**Records:**
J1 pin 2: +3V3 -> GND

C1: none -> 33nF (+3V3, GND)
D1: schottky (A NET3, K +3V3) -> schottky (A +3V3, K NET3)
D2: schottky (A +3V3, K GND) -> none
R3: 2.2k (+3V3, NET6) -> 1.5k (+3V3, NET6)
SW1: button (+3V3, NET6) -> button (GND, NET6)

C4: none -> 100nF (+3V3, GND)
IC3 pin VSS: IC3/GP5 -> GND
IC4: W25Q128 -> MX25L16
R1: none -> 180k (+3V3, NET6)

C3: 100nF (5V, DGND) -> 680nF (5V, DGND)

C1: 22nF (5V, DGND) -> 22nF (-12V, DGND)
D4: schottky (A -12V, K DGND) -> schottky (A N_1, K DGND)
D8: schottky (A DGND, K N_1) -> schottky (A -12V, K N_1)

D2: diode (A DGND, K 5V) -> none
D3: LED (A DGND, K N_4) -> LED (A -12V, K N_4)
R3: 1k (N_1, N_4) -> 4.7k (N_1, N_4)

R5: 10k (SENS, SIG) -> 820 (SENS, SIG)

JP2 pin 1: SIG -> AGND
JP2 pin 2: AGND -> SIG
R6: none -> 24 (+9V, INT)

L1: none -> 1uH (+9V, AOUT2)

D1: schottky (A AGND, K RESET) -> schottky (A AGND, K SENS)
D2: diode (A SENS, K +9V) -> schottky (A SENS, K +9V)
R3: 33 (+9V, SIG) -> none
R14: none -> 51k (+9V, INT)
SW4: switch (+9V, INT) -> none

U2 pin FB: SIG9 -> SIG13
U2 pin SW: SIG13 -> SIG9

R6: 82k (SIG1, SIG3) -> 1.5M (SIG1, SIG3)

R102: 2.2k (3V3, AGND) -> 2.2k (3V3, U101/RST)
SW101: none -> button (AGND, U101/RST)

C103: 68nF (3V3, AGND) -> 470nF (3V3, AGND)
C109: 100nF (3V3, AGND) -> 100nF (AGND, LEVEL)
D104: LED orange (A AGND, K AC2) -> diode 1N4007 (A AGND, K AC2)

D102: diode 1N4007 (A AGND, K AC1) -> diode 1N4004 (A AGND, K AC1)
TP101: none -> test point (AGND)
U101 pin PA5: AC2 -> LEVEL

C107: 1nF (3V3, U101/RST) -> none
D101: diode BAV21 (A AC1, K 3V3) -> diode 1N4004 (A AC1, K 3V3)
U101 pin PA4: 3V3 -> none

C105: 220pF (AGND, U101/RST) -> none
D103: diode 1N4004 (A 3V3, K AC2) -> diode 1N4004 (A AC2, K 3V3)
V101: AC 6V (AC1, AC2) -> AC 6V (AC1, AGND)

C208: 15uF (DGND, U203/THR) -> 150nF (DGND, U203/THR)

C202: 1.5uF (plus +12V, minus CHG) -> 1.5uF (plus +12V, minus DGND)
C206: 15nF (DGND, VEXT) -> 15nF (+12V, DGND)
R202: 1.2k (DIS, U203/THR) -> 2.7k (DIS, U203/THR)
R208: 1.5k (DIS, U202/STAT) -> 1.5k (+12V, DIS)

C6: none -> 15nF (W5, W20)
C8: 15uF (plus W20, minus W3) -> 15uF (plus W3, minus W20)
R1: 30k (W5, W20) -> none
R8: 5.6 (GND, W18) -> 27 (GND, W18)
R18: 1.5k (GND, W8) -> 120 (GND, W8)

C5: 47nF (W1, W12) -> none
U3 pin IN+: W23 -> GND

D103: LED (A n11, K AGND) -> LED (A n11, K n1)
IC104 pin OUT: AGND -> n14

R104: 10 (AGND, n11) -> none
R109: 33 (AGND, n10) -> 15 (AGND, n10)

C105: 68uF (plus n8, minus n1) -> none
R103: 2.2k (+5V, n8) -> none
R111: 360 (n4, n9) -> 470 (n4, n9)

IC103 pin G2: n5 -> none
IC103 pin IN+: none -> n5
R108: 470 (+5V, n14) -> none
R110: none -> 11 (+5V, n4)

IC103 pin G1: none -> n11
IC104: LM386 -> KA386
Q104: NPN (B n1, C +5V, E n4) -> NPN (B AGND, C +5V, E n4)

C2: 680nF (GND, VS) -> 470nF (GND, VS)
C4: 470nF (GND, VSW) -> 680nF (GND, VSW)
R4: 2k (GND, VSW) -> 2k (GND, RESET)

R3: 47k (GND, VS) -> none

**What you should do:**
Above are the entries. Output exactly the lines beginning with the line that has "U2 pin SW: SIG13 -> SIG9" and ending with the line that has "C105: 220pF (AGND, U101/RST) -> none".

**Exercise output:**
U2 pin SW: SIG13 -> SIG9

R6: 82k (SIG1, SIG3) -> 1.5M (SIG1, SIG3)

R102: 2.2k (3V3, AGND) -> 2.2k (3V3, U101/RST)
SW101: none -> button (AGND, U101/RST)

C103: 68nF (3V3, AGND) -> 470nF (3V3, AGND)
C109: 100nF (3V3, AGND) -> 100nF (AGND, LEVEL)
D104: LED orange (A AGND, K AC2) -> diode 1N4007 (A AGND, K AC2)

D102: diode 1N4007 (A AGND, K AC1) -> diode 1N4004 (A AGND, K AC1)
TP101: none -> test point (AGND)
U101 pin PA5: AC2 -> LEVEL

C107: 1nF (3V3, U101/RST) -> none
D101: diode BAV21 (A AC1, K 3V3) -> diode 1N4004 (A AC1, K 3V3)
U101 pin PA4: 3V3 -> none

C105: 220pF (AGND, U101/RST) -> none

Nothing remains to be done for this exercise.